** Records supplied follows **

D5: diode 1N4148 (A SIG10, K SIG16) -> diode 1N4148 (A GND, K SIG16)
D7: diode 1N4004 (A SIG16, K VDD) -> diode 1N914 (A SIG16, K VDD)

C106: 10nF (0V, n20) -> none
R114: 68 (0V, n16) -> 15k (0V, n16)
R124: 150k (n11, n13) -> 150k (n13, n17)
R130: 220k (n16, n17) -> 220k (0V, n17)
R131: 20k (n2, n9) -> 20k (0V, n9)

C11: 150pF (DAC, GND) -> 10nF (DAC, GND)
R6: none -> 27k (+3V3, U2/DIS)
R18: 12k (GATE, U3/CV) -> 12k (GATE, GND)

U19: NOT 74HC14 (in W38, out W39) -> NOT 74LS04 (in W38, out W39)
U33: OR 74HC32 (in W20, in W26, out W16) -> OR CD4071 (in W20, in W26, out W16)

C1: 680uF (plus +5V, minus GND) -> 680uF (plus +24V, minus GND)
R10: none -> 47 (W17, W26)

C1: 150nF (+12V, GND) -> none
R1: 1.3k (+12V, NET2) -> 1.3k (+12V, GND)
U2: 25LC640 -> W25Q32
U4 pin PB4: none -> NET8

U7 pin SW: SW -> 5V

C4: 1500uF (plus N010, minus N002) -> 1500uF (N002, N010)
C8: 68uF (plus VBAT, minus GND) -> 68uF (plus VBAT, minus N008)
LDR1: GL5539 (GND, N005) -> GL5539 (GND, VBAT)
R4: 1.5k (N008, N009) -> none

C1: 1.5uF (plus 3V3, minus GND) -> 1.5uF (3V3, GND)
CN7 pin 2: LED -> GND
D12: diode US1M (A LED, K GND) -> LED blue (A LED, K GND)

** End of Records supplied **

Task
Check each line above for the word "minus". Then state how many lines contain it, and nothing more.

Task response
4